*** Available records

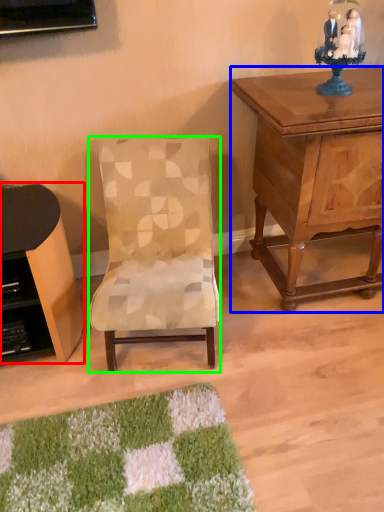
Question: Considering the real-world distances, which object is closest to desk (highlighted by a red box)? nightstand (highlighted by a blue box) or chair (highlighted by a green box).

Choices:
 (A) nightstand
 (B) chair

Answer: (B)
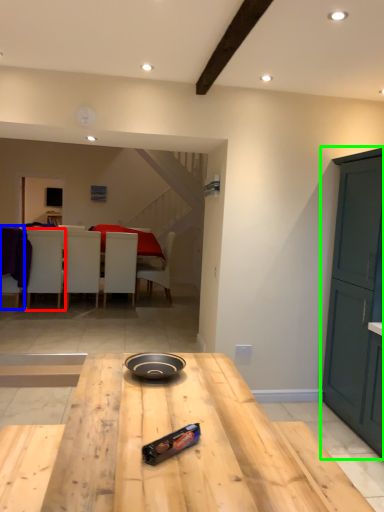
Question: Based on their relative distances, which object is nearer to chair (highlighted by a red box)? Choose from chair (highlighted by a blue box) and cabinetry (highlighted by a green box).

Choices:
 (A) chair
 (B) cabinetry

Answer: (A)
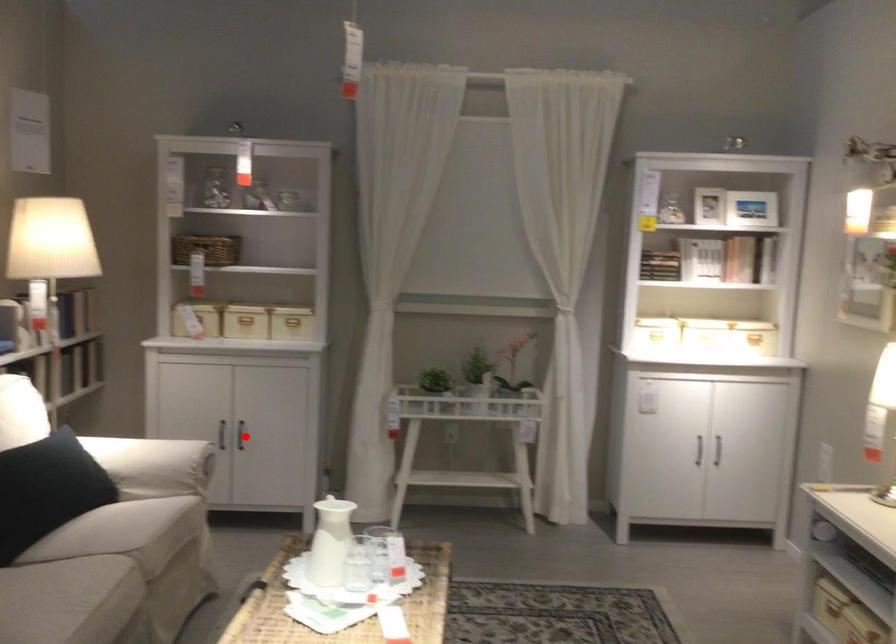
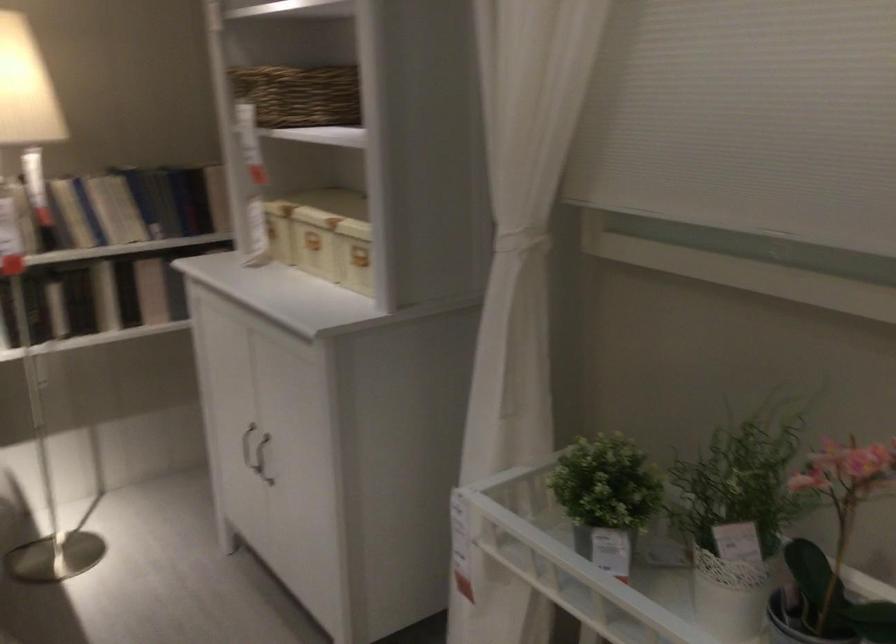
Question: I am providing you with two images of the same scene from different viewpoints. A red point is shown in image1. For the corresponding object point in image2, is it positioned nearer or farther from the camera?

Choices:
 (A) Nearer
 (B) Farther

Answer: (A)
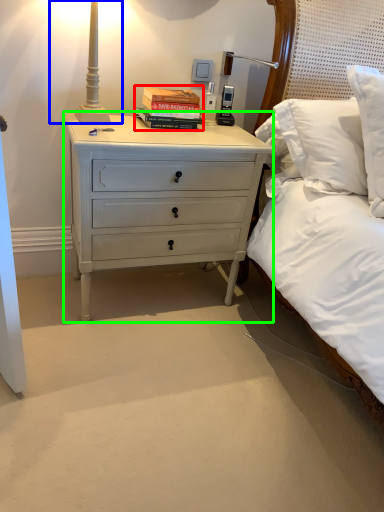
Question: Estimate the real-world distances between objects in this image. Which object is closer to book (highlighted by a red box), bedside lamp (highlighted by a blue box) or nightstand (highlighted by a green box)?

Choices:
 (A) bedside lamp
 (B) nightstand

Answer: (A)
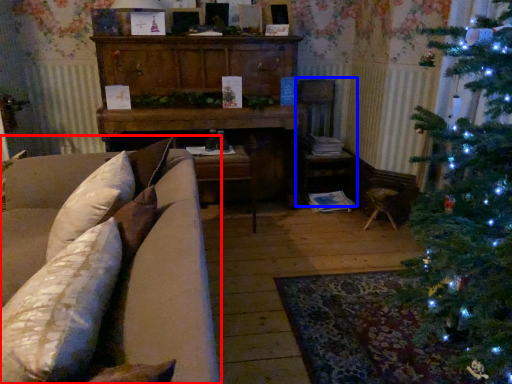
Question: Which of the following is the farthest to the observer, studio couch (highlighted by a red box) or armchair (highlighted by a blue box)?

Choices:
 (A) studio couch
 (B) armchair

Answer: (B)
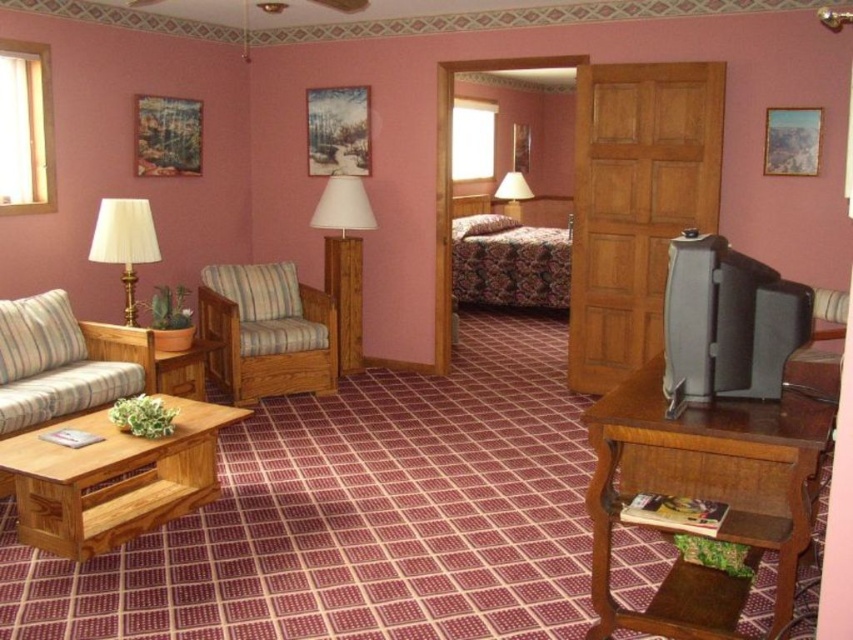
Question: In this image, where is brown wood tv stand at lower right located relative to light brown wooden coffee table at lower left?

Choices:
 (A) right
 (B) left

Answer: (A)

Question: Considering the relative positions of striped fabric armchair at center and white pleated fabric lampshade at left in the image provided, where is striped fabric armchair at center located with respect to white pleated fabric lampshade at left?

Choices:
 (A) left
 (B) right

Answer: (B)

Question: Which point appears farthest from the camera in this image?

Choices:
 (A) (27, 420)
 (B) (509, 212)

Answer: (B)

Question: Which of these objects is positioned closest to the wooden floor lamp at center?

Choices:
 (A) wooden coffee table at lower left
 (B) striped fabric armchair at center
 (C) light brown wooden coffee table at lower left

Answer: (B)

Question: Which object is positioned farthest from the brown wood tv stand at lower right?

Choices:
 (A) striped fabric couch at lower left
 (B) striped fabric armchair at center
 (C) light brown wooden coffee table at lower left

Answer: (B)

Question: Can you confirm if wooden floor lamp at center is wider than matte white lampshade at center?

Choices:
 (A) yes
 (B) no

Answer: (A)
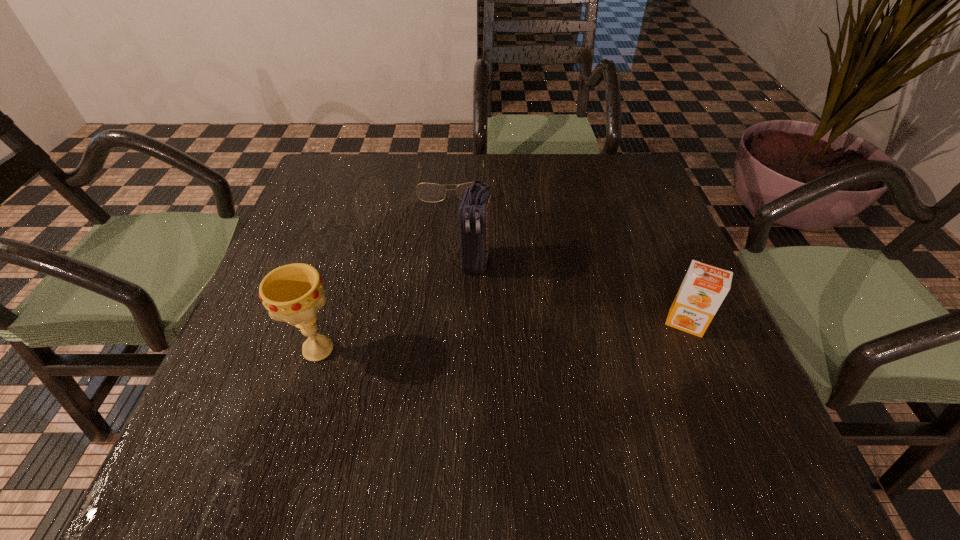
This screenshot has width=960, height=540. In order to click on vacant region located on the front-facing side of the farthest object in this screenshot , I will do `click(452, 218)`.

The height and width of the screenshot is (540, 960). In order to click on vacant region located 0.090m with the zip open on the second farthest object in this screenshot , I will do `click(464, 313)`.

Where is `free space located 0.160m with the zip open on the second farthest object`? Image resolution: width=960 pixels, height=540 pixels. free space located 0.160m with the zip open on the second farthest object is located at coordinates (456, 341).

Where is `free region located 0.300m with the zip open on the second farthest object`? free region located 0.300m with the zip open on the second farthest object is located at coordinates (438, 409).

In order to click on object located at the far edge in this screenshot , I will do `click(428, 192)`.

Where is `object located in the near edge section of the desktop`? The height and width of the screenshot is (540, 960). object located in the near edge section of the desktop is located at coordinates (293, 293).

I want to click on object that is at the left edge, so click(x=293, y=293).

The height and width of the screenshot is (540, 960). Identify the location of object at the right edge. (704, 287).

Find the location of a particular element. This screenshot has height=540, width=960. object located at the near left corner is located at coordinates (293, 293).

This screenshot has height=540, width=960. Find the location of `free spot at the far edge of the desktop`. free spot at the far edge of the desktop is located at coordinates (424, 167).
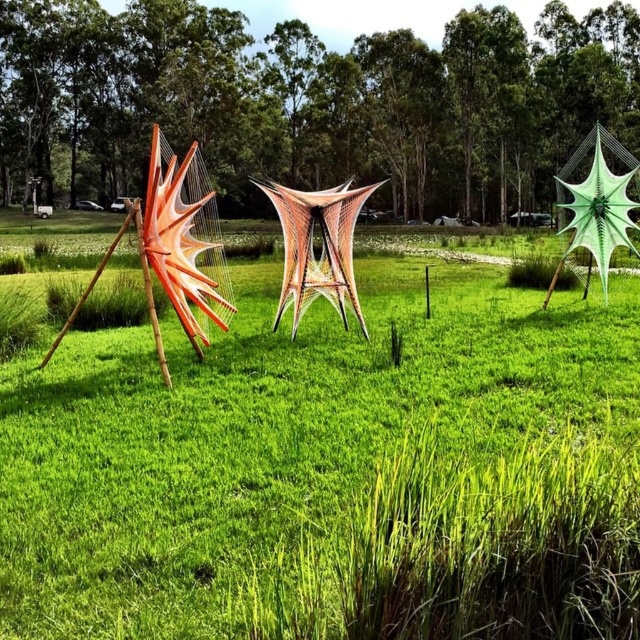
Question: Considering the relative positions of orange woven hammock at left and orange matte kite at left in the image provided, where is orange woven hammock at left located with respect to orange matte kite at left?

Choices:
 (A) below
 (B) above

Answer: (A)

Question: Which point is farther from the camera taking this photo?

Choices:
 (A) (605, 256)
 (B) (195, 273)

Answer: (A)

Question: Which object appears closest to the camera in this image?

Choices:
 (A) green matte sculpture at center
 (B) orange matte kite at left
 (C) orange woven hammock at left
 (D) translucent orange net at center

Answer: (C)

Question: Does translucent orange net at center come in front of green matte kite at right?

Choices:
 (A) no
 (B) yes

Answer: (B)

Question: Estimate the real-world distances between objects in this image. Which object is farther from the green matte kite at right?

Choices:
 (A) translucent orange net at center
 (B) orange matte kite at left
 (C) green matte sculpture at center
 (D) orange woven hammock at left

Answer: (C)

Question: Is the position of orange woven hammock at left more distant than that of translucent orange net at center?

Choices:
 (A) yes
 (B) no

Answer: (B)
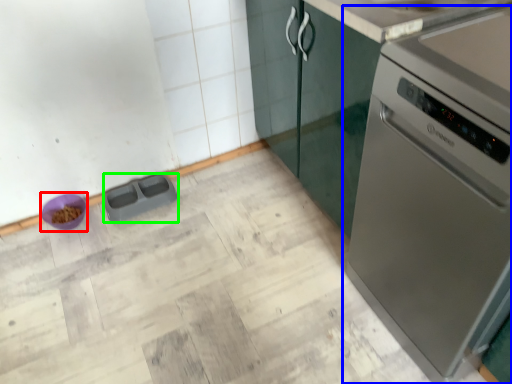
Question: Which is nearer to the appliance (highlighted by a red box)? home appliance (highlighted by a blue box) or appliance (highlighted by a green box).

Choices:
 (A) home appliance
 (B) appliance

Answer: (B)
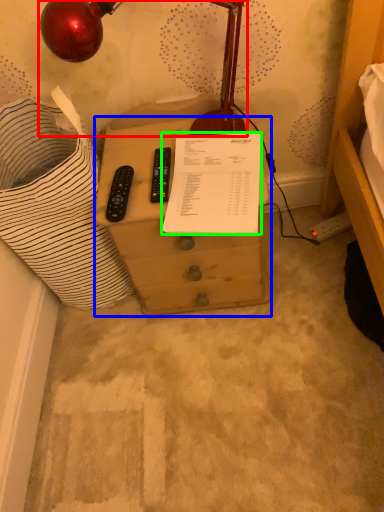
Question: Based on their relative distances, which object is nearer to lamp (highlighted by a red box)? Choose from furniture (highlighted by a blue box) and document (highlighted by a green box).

******

Arrange the data from the line containing "The height and width of the screenshot is (540, 960). In" through the line containing "coordinates (438, 409)." as a numbered list, leaving out blank lines.

Problem solution
1. The height and width of the screenshot is (540, 960). In order to click on vacant region located 0.090m with the zip open on the second farthest object in this screenshot , I will do `click(464, 313)`.
2. Where is `free space located 0.160m with the zip open on the second farthest object`? Image resolution: width=960 pixels, height=540 pixels. free space located 0.160m with the zip open on the second farthest object is located at coordinates (456, 341).
3. Where is `free region located 0.300m with the zip open on the second farthest object`? free region located 0.300m with the zip open on the second farthest object is located at coordinates (438, 409).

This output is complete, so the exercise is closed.